PROBLEM STATEMENT:
Below are the records to transcribe exactly; do not include any images.

═════ RECORD EXTRACTS

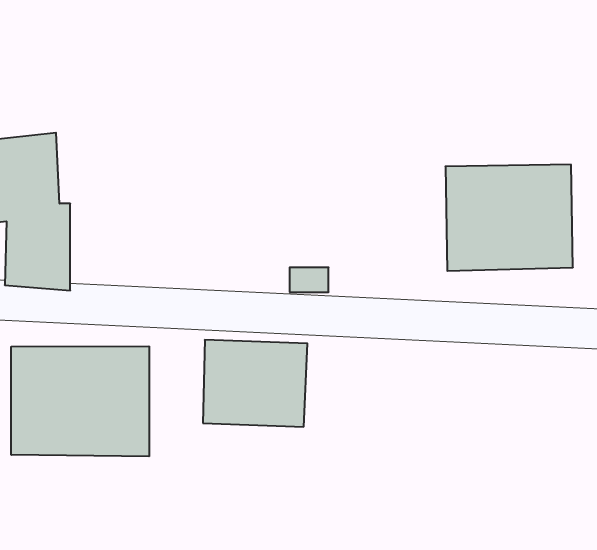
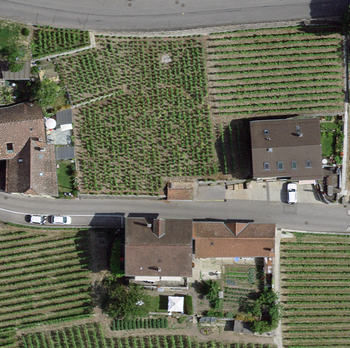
building: none -> [194,226,265,254]
building: [11,346,149,456] -> none

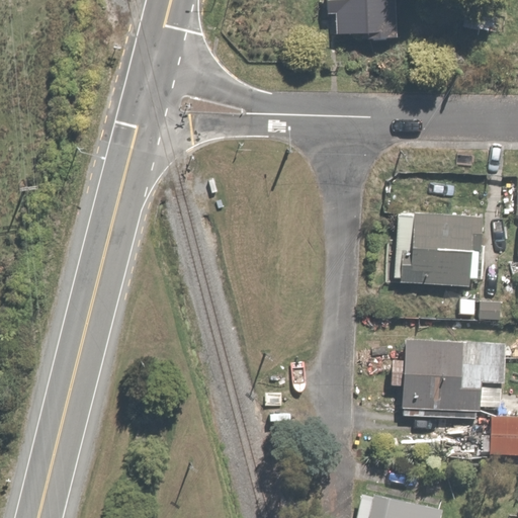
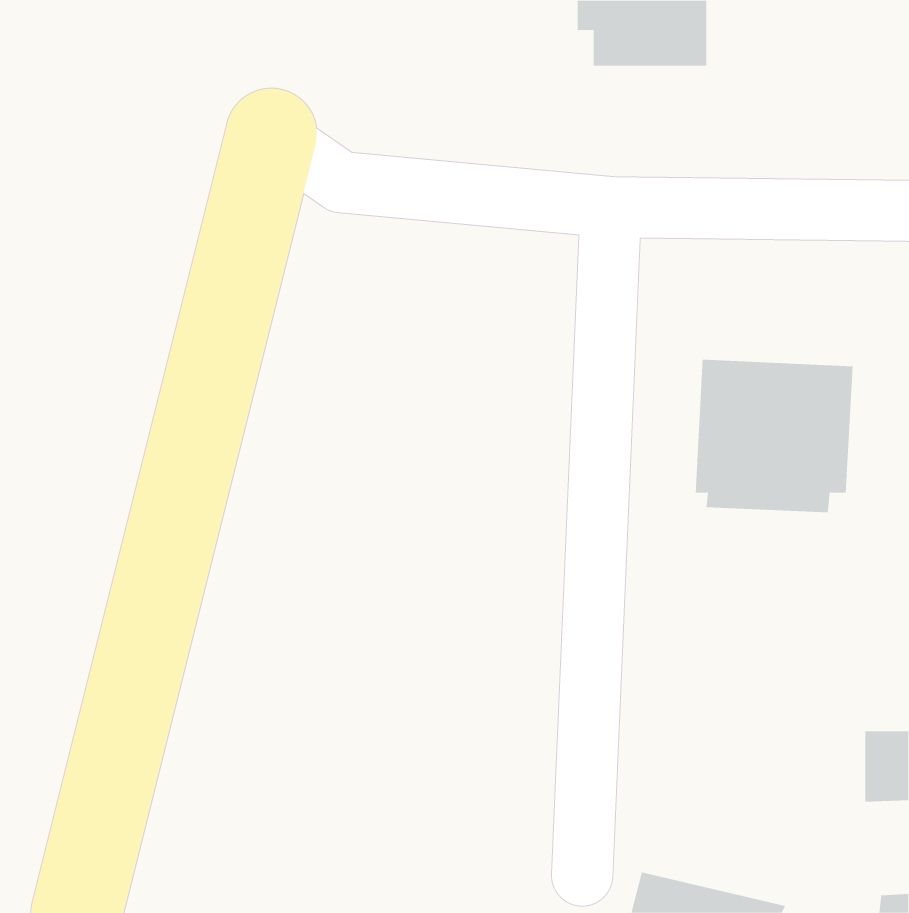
building: [393,334,507,421] -> none

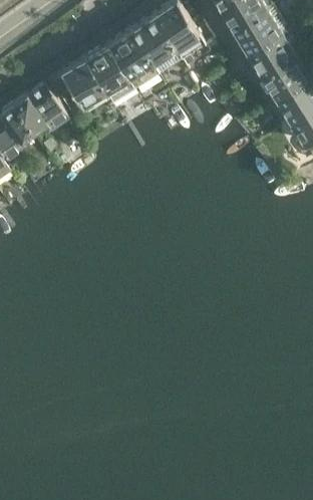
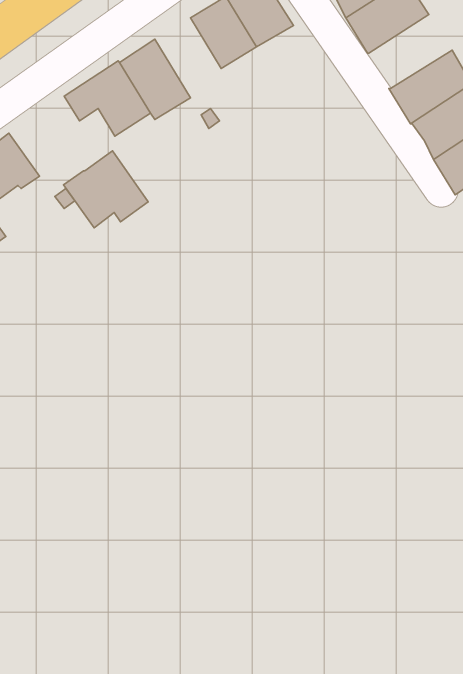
building: [247,30,301,78] -> none
building: [106,31,153,84] -> none
building: [12,85,67,136] -> [63,151,148,228]

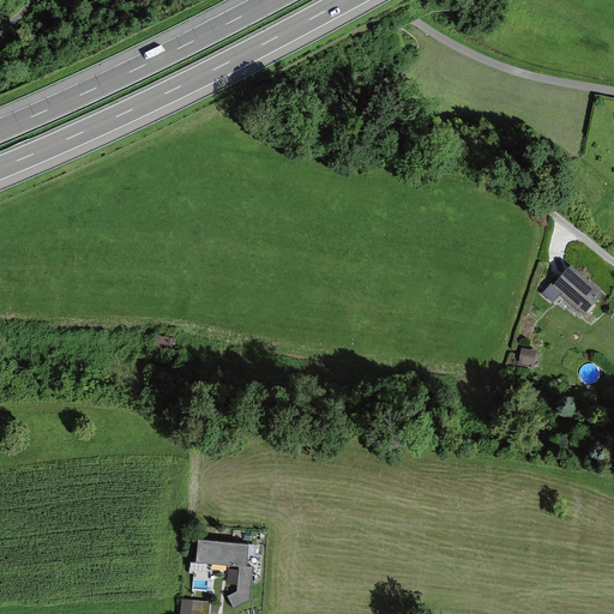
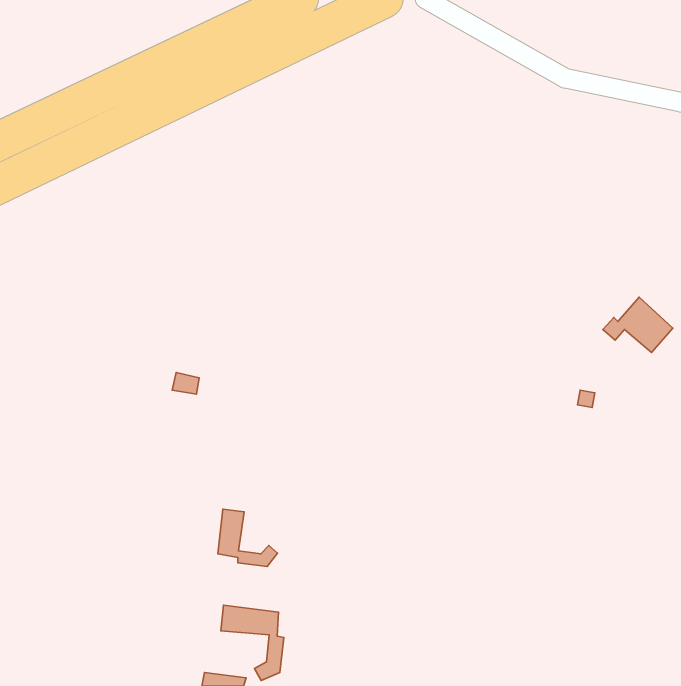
building: none -> [218,509,277,566]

══════════

ANSWER SECTION:
building: none -> [194,226,265,254]
building: [11,346,149,456] -> none

building: [393,334,507,421] -> none

building: [247,30,301,78] -> none
building: [106,31,153,84] -> none
building: [12,85,67,136] -> [63,151,148,228]

building: none -> [218,509,277,566]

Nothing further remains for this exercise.